- [AVAILABLE DATA]
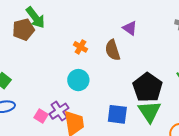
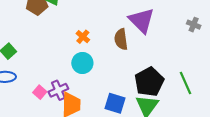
purple triangle: (130, 28) -> (142, 21), size x1.8
orange cross: (81, 47) -> (83, 37), moved

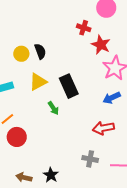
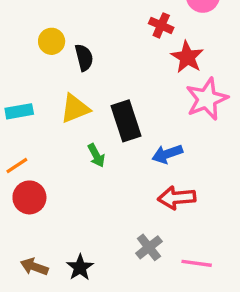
yellow circle: (21, 54) -> (52, 41), moved
blue arrow: (112, 98) -> (167, 154), moved
gray cross: (90, 159) -> (149, 247), turned 35

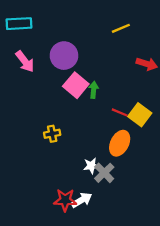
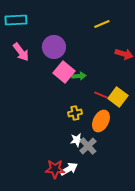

- [REQUIREMENT] Set down all the entries exactly as they appear, but skip any pictures.

- [YOUR RESPONSE]
purple triangle: (130, 28) -> (142, 21), size x1.8
orange cross: (81, 47) -> (83, 37), moved

yellow circle: (21, 54) -> (52, 41), moved
blue arrow: (112, 98) -> (167, 154), moved
gray cross: (90, 159) -> (149, 247), turned 35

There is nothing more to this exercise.